▸ **Instructions to follow**: Nothing is needed except the lines below that run from the one with "building: none -> [87,24,155,85]" through the one with "building: [149,264,182,302] -> none", repeated exactly.

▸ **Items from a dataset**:
· · · ·
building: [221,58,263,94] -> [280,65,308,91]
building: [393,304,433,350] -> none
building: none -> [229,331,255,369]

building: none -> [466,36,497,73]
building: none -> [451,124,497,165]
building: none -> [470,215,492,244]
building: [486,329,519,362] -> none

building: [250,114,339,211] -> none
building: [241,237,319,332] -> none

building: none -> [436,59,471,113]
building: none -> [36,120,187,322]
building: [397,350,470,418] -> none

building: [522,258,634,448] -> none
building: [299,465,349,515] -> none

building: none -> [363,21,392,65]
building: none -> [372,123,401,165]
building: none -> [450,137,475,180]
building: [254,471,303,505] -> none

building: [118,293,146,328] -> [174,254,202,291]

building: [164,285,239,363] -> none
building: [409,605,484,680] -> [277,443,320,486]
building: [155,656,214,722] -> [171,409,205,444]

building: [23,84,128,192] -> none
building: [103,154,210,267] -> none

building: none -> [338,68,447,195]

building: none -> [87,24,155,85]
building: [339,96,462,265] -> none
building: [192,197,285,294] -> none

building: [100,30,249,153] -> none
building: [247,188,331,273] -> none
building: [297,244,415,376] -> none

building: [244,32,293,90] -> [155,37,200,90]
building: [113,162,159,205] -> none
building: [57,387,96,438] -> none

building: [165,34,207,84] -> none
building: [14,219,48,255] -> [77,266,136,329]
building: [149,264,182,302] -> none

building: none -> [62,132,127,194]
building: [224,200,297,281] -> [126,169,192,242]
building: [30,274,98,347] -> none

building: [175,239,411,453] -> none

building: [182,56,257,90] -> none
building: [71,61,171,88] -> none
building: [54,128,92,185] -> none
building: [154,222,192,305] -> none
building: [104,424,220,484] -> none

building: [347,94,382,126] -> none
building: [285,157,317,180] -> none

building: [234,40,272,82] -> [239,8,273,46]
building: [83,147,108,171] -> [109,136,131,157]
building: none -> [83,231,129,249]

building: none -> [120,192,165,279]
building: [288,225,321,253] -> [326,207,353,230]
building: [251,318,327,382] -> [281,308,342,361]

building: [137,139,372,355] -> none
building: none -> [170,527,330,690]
· · · ·
▸ **Solution**:
building: none -> [87,24,155,85]
building: [339,96,462,265] -> none
building: [192,197,285,294] -> none

building: [100,30,249,153] -> none
building: [247,188,331,273] -> none
building: [297,244,415,376] -> none

building: [244,32,293,90] -> [155,37,200,90]
building: [113,162,159,205] -> none
building: [57,387,96,438] -> none

building: [165,34,207,84] -> none
building: [14,219,48,255] -> [77,266,136,329]
building: [149,264,182,302] -> none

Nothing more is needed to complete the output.